Scan the data below for the string "yellow". Show every line where it turns up.

■ DATA BELOW:
-- Opening Marker --
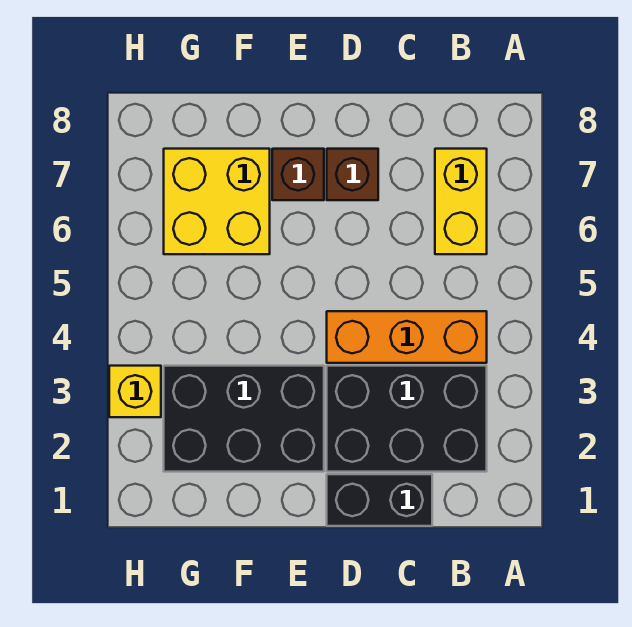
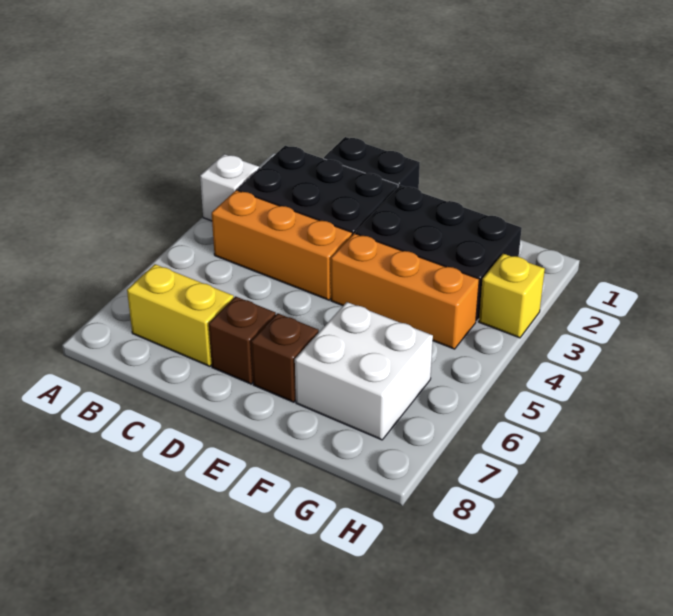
none -> white brick A3 level 1
yellow brick B6:B7 level 1 -> yellow brick B7:C7 level 1
none -> orange brick E4:G4 level 1
yellow brick F6:G7 level 1 -> white brick F6:G7 level 1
-- Closing Marker --
■ TASK OUTPUT:
yellow brick B6:B7 level 1 -> yellow brick B7:C7 level 1
yellow brick F6:G7 level 1 -> white brick F6:G7 level 1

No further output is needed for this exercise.